EXERCISE GOAL =>
Find every row below that contains the word "line", and copy each of those rows out in full.

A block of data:
____________________
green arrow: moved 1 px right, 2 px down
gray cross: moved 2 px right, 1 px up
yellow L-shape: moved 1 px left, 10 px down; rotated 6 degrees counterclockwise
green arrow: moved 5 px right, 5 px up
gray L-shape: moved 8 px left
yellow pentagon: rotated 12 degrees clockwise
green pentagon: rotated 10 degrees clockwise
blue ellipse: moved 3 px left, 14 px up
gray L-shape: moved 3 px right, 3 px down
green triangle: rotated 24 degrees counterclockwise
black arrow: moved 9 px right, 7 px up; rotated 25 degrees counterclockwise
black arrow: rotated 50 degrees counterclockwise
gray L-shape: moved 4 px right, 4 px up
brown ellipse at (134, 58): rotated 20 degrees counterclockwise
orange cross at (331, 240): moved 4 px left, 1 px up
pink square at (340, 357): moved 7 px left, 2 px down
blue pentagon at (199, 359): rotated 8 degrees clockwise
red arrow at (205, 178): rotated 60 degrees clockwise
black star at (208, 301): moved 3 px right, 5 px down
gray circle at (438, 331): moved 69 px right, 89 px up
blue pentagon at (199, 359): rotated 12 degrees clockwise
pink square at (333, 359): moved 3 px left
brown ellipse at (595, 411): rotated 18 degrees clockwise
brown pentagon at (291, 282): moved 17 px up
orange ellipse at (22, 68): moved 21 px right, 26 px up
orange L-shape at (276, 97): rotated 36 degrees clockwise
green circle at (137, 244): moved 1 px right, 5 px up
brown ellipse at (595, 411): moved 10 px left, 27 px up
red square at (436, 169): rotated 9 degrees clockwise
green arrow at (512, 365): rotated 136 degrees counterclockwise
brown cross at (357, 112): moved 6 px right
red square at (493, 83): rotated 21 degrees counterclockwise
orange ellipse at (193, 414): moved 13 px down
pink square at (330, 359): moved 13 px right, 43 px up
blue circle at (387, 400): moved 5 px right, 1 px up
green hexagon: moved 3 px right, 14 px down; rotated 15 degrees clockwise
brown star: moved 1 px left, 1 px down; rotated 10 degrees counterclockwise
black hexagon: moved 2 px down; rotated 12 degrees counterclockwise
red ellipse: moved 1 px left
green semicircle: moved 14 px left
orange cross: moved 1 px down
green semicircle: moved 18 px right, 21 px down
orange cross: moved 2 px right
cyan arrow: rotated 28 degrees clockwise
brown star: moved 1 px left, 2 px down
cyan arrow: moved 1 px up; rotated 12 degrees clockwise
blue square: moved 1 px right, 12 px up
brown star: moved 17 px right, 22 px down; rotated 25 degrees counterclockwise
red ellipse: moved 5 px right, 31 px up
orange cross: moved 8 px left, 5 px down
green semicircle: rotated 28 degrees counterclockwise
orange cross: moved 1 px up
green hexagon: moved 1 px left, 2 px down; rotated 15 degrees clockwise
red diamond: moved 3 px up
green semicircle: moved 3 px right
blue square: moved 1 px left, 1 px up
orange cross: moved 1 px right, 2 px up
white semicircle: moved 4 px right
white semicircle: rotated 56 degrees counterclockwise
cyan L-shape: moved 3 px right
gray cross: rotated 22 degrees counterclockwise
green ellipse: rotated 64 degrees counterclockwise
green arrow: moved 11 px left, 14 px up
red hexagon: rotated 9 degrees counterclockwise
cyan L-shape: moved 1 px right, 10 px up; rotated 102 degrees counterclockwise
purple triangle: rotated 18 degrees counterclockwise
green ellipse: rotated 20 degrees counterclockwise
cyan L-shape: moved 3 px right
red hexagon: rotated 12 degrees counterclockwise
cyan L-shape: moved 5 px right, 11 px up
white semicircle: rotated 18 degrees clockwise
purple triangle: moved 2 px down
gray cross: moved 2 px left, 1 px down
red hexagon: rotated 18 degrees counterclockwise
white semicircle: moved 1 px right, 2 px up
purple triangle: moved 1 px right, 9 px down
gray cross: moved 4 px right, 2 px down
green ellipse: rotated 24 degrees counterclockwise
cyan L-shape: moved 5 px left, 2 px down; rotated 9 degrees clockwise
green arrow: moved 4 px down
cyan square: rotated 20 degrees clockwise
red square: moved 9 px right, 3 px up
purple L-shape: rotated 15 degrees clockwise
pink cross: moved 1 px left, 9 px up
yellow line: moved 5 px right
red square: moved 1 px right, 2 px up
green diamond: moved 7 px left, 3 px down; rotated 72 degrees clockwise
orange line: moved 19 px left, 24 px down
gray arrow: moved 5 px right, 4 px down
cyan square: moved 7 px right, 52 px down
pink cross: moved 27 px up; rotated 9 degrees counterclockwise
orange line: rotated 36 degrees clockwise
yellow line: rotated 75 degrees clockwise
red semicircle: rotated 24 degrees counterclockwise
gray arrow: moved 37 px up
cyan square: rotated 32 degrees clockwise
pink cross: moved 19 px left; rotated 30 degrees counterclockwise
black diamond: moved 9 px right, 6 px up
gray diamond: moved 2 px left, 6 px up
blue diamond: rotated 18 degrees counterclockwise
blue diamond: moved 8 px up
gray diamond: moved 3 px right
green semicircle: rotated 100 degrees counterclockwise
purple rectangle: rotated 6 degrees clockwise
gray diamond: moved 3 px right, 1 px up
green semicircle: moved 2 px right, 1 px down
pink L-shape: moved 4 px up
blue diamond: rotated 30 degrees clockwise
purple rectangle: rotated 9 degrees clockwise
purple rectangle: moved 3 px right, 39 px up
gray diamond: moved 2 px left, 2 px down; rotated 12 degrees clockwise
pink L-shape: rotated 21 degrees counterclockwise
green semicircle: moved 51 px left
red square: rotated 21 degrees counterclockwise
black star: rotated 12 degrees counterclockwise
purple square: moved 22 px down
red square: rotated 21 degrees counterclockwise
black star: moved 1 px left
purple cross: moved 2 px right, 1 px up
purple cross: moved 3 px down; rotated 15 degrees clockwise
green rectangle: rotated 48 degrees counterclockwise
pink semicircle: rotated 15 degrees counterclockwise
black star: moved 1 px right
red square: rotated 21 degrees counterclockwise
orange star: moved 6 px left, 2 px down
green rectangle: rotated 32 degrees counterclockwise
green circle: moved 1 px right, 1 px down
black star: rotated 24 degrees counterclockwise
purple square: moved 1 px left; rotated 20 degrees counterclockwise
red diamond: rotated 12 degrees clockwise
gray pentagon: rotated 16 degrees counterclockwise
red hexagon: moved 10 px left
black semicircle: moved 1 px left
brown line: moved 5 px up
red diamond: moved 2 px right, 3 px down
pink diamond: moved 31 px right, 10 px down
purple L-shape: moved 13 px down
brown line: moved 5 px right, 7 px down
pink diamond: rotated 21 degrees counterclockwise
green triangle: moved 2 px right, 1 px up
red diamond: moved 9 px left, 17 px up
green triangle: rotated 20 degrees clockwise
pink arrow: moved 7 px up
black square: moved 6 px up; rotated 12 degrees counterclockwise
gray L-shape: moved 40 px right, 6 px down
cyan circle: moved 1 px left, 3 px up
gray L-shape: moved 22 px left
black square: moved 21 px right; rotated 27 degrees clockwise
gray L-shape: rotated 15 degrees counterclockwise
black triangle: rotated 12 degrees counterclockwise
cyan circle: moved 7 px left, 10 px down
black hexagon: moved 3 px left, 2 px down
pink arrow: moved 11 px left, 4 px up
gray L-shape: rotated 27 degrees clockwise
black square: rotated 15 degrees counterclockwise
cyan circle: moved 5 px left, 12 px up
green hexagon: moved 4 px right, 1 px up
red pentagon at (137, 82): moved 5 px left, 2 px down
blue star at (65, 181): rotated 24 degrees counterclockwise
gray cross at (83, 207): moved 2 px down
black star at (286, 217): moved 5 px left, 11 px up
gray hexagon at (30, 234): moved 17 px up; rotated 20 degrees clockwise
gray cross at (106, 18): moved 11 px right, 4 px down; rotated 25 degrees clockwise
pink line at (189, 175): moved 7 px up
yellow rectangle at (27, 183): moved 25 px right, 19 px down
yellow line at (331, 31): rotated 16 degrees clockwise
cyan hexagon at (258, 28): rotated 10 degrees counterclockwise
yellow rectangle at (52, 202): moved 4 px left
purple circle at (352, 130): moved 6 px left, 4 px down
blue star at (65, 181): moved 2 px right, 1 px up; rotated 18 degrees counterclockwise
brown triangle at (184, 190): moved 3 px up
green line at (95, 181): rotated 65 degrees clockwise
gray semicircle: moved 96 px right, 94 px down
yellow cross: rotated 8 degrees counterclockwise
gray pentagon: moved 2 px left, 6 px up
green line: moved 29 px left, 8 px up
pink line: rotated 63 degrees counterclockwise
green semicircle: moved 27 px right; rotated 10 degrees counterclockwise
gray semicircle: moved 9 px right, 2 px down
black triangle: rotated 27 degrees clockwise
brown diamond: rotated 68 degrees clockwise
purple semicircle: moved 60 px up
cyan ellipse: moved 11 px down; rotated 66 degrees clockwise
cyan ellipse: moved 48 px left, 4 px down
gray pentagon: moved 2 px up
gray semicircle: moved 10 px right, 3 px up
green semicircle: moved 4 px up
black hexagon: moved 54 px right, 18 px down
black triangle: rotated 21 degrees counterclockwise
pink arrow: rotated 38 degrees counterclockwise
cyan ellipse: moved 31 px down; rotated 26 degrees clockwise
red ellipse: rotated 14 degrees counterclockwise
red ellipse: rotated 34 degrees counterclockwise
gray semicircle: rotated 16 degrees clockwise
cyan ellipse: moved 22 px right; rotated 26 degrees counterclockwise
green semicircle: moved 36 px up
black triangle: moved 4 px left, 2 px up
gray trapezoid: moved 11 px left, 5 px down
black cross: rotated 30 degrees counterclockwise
____________________
SOLUTION TO THE EXERCISE =>
yellow line: moved 5 px right
orange line: moved 19 px left, 24 px down
orange line: rotated 36 degrees clockwise
yellow line: rotated 75 degrees clockwise
brown line: moved 5 px up
brown line: moved 5 px right, 7 px down
pink line at (189, 175): moved 7 px up
yellow line at (331, 31): rotated 16 degrees clockwise
green line at (95, 181): rotated 65 degrees clockwise
green line: moved 29 px left, 8 px up
pink line: rotated 63 degrees counterclockwise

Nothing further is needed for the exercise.